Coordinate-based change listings
* * *

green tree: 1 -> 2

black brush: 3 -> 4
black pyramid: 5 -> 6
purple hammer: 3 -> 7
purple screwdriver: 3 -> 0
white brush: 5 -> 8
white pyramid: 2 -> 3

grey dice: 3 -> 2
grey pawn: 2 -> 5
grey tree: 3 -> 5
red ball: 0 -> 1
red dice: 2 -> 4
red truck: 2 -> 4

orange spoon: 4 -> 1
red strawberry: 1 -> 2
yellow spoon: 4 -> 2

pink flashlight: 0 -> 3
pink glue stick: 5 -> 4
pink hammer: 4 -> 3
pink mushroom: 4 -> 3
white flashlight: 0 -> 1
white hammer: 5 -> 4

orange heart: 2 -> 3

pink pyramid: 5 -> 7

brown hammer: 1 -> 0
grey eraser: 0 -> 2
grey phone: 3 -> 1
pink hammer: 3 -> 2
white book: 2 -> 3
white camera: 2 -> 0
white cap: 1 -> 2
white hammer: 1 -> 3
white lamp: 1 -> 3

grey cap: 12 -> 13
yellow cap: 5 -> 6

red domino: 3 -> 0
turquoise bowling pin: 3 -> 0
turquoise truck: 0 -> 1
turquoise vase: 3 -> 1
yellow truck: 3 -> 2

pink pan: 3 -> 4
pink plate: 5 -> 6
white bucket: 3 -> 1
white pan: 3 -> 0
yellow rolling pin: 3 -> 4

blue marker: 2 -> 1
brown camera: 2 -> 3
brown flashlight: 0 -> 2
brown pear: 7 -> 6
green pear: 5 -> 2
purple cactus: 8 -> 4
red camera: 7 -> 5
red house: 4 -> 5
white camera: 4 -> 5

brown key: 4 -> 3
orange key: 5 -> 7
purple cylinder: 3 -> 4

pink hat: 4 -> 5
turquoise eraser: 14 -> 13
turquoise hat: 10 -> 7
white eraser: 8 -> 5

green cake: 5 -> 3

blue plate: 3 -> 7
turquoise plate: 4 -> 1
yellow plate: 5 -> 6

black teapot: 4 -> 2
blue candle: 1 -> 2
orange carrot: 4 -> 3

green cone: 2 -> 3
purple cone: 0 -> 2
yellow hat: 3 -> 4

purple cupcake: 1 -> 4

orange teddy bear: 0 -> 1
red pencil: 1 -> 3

* * *

-- PROBLEM TO SOLVE --
Reproduce the records above exactly, from the first line through the line containing "brown hammer: 1 -> 0", and output nothing else.

-- SOLVED EXERCISE --
green tree: 1 -> 2

black brush: 3 -> 4
black pyramid: 5 -> 6
purple hammer: 3 -> 7
purple screwdriver: 3 -> 0
white brush: 5 -> 8
white pyramid: 2 -> 3

grey dice: 3 -> 2
grey pawn: 2 -> 5
grey tree: 3 -> 5
red ball: 0 -> 1
red dice: 2 -> 4
red truck: 2 -> 4

orange spoon: 4 -> 1
red strawberry: 1 -> 2
yellow spoon: 4 -> 2

pink flashlight: 0 -> 3
pink glue stick: 5 -> 4
pink hammer: 4 -> 3
pink mushroom: 4 -> 3
white flashlight: 0 -> 1
white hammer: 5 -> 4

orange heart: 2 -> 3

pink pyramid: 5 -> 7

brown hammer: 1 -> 0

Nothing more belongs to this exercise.